■ BRIEF
Throughout the entries below, report every line where "down" is found.

■ RECORDS SUPPLIED
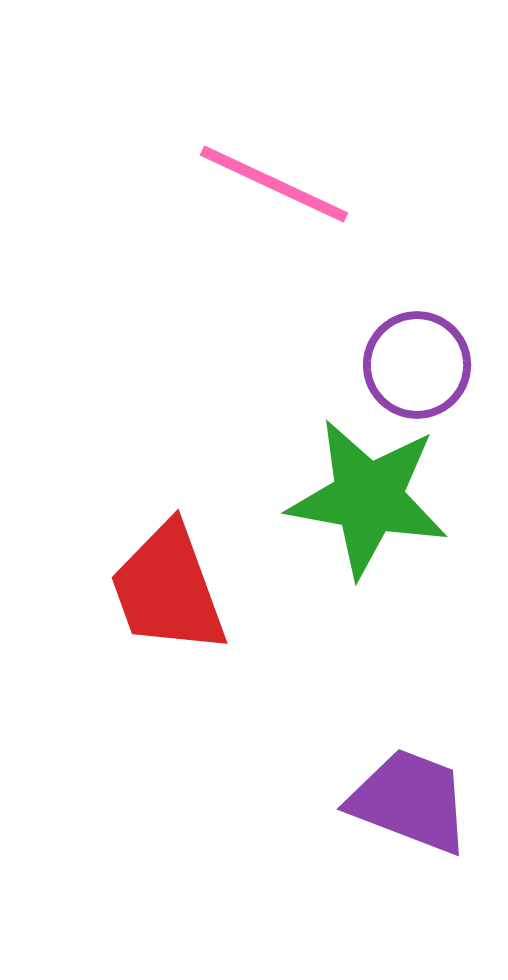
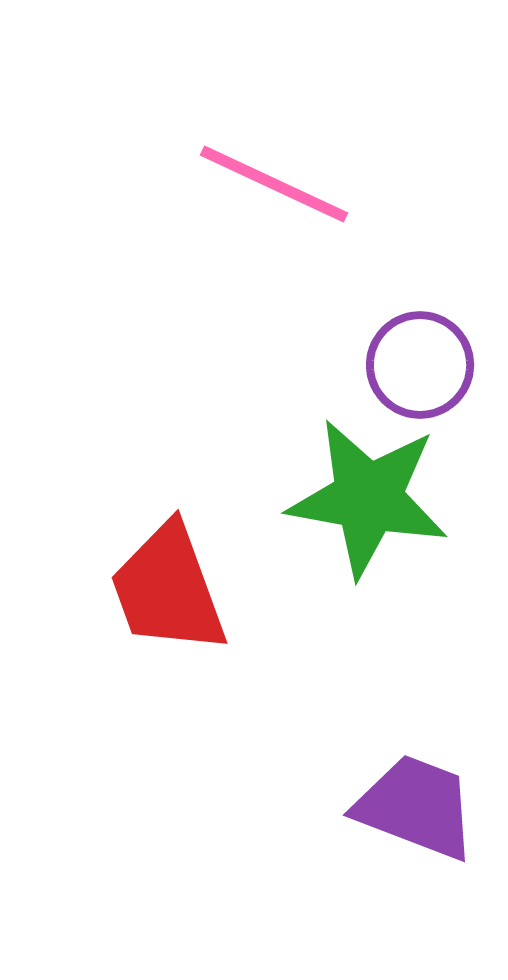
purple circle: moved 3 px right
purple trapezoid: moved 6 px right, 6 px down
--
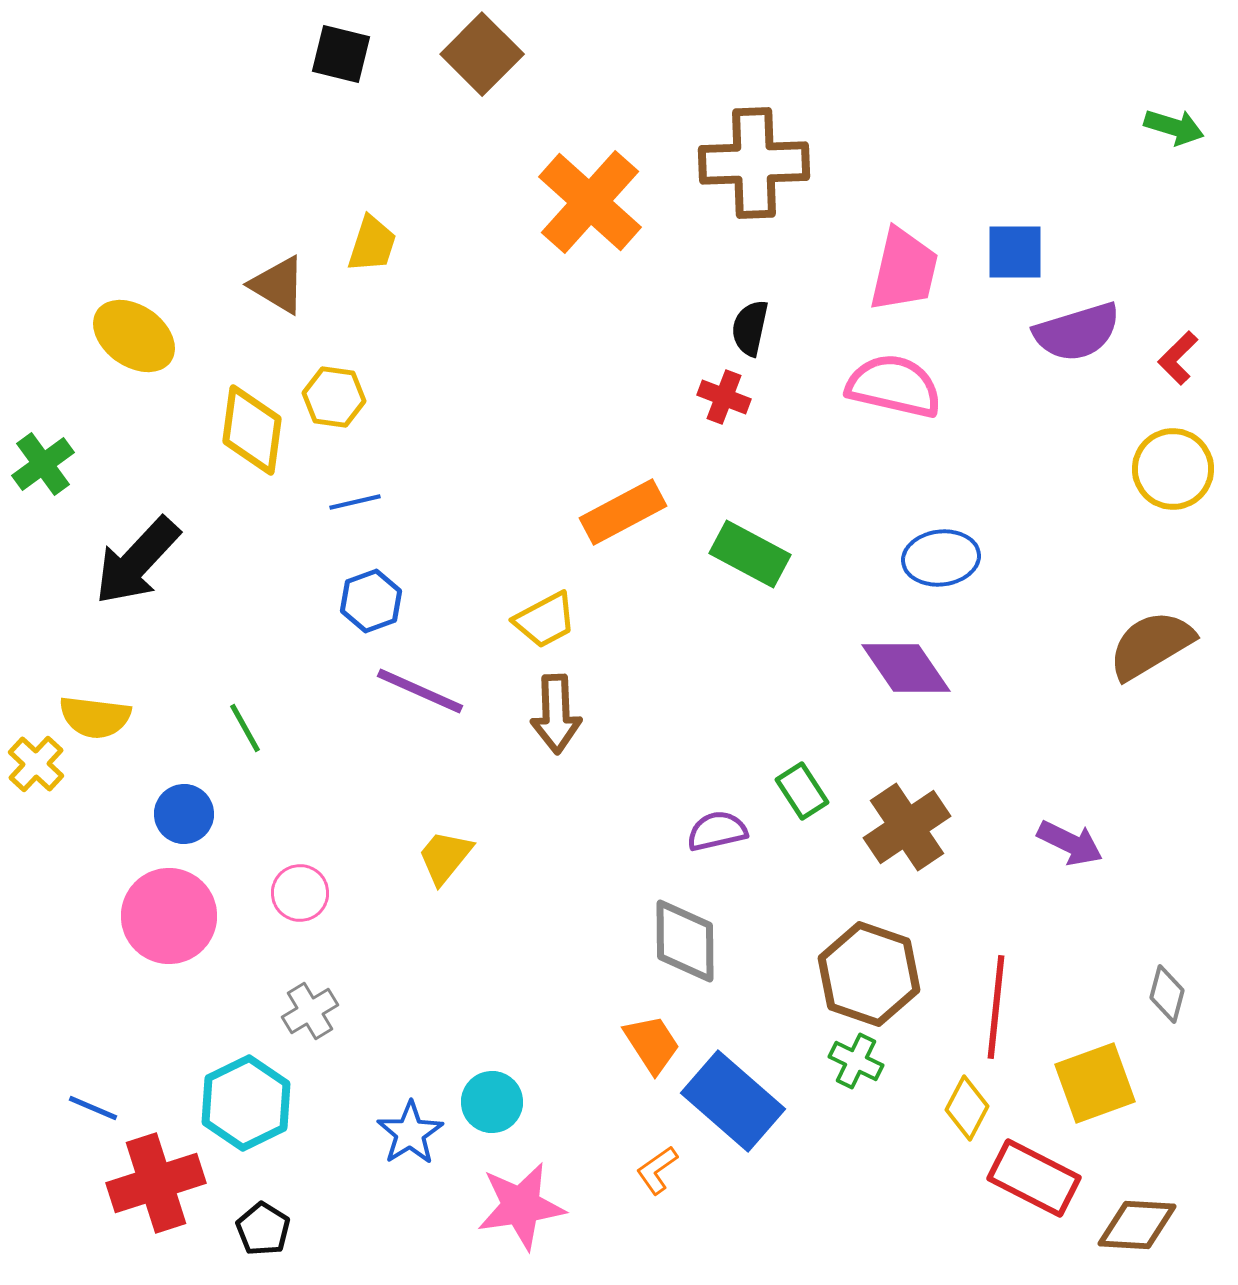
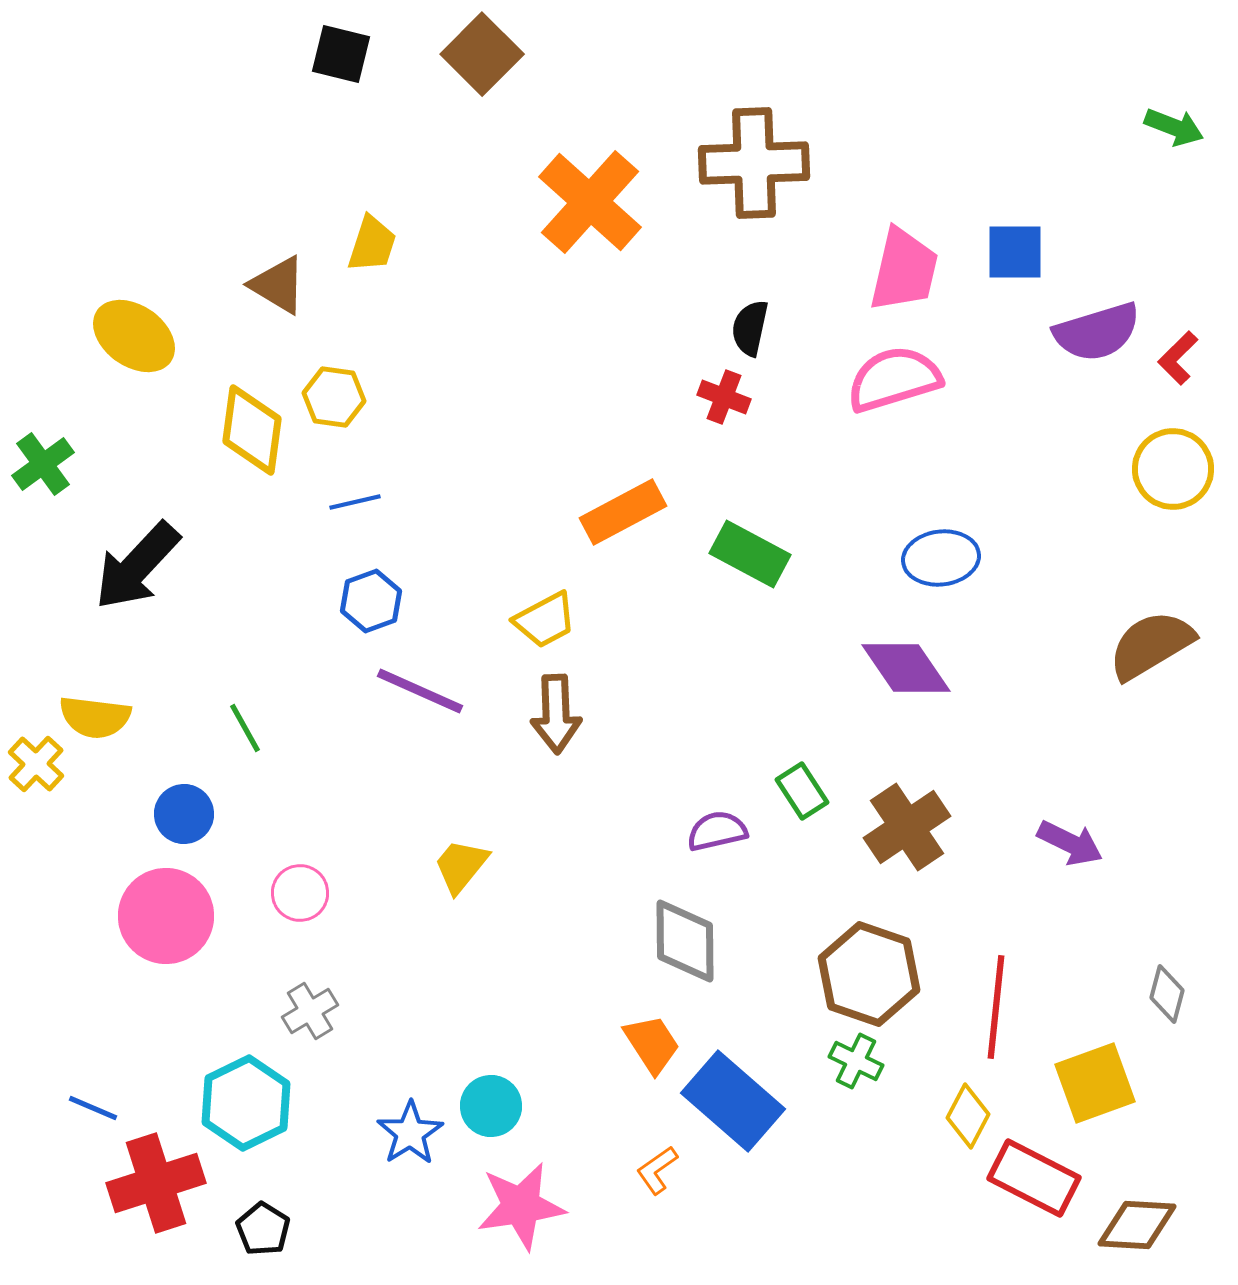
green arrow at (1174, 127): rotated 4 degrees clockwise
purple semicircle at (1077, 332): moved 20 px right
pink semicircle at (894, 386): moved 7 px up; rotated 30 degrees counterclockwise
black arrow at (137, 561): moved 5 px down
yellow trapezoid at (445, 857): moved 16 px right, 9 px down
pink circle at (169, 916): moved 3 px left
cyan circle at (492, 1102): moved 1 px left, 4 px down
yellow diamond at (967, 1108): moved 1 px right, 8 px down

■ RESULT OF THE EXERCISE
purple trapezoid: moved 6 px right, 6 px down
black arrow at (137, 561): moved 5 px down
yellow trapezoid at (445, 857): moved 16 px right, 9 px down
cyan circle at (492, 1102): moved 1 px left, 4 px down
yellow diamond at (967, 1108): moved 1 px right, 8 px down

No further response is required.